# Work to complete
Nothing but the lines from the one with "brown bowl: 2 -> 3" through the final line of the entries should appear in the answer, copied exactly and without pictures.

# Supplied material
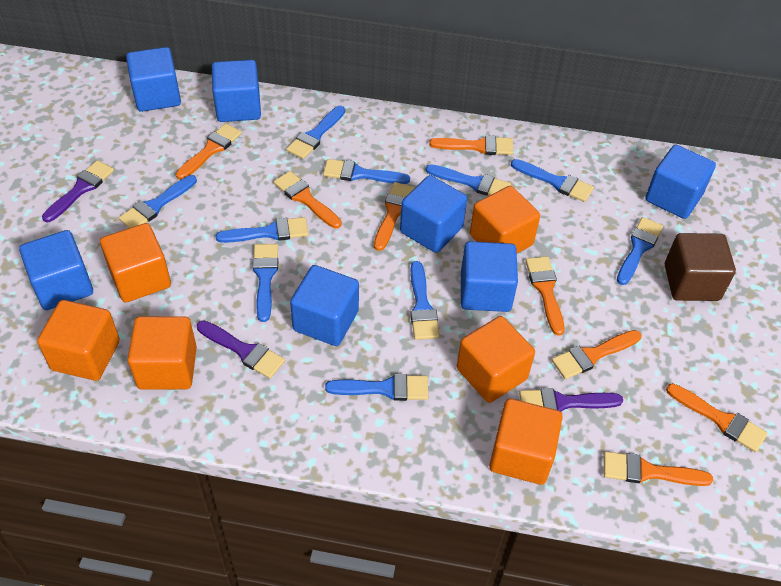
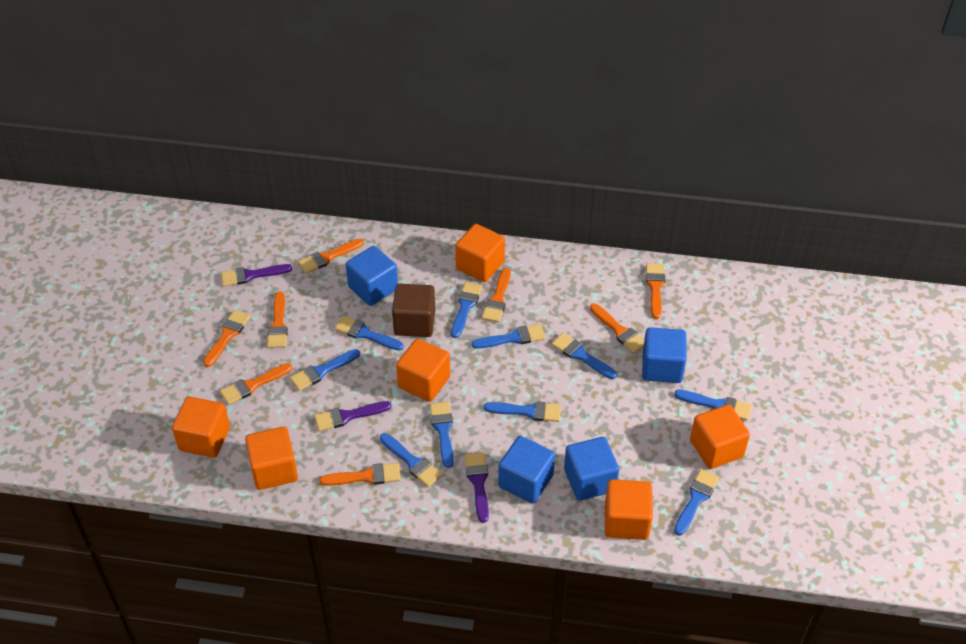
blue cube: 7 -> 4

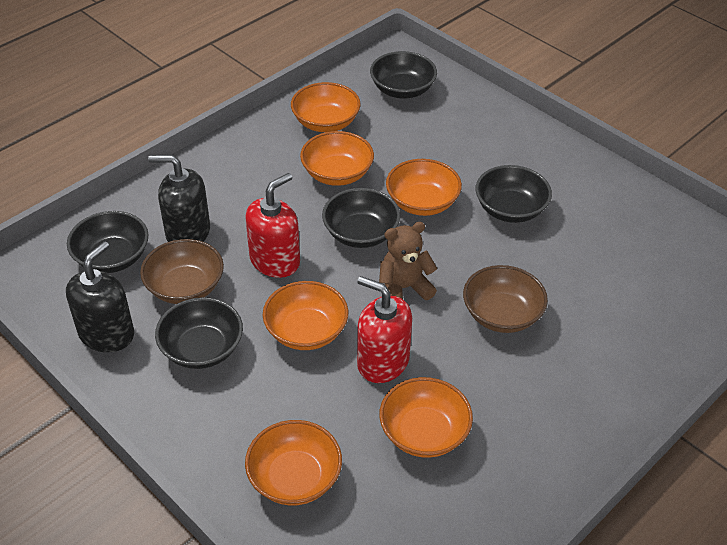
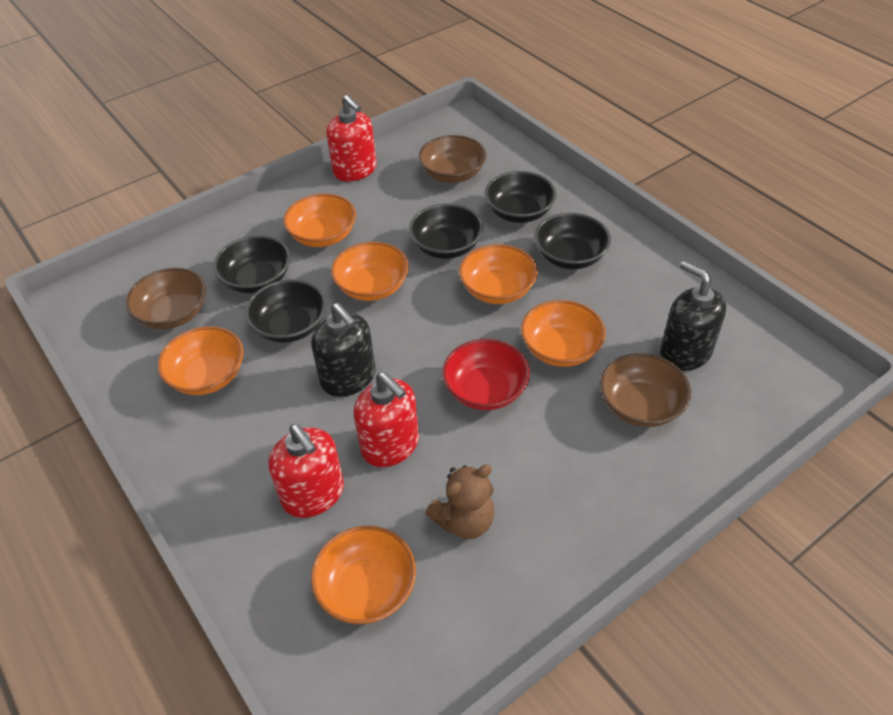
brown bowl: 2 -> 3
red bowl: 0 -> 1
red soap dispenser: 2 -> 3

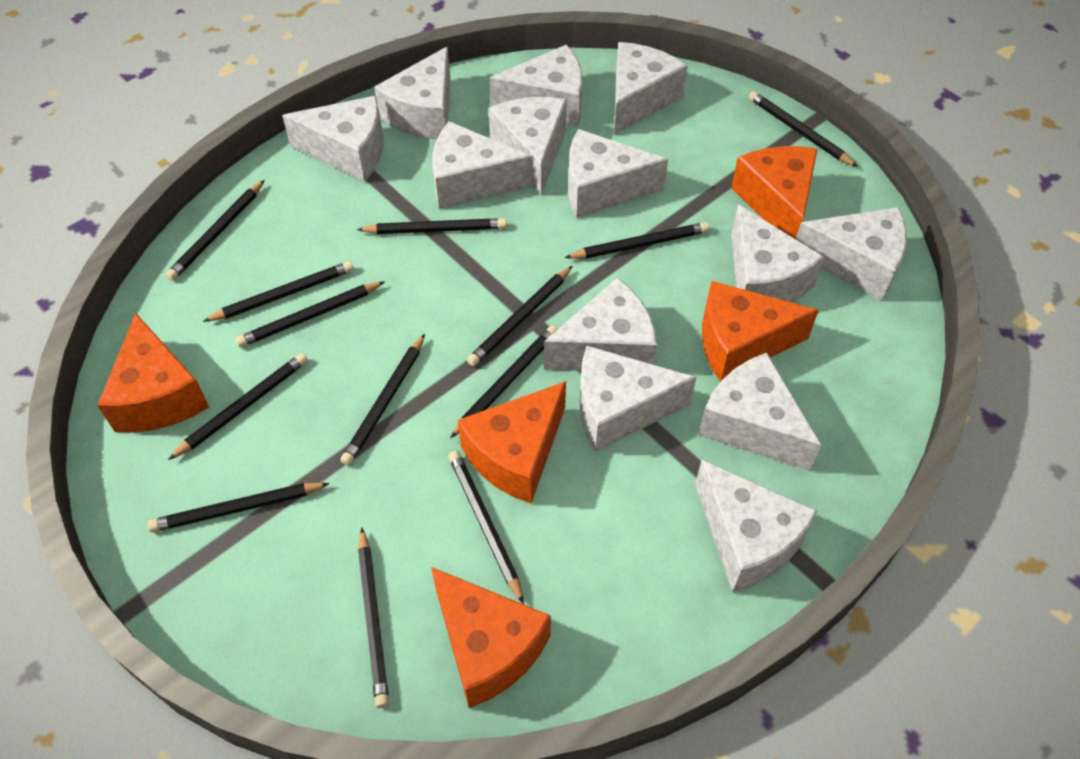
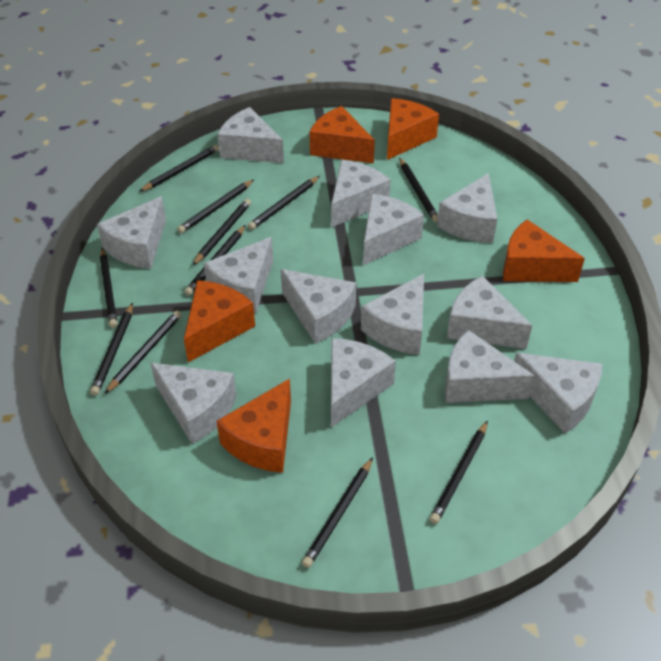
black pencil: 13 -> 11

# Answer below
brown bowl: 2 -> 3
red bowl: 0 -> 1
red soap dispenser: 2 -> 3

black pencil: 13 -> 11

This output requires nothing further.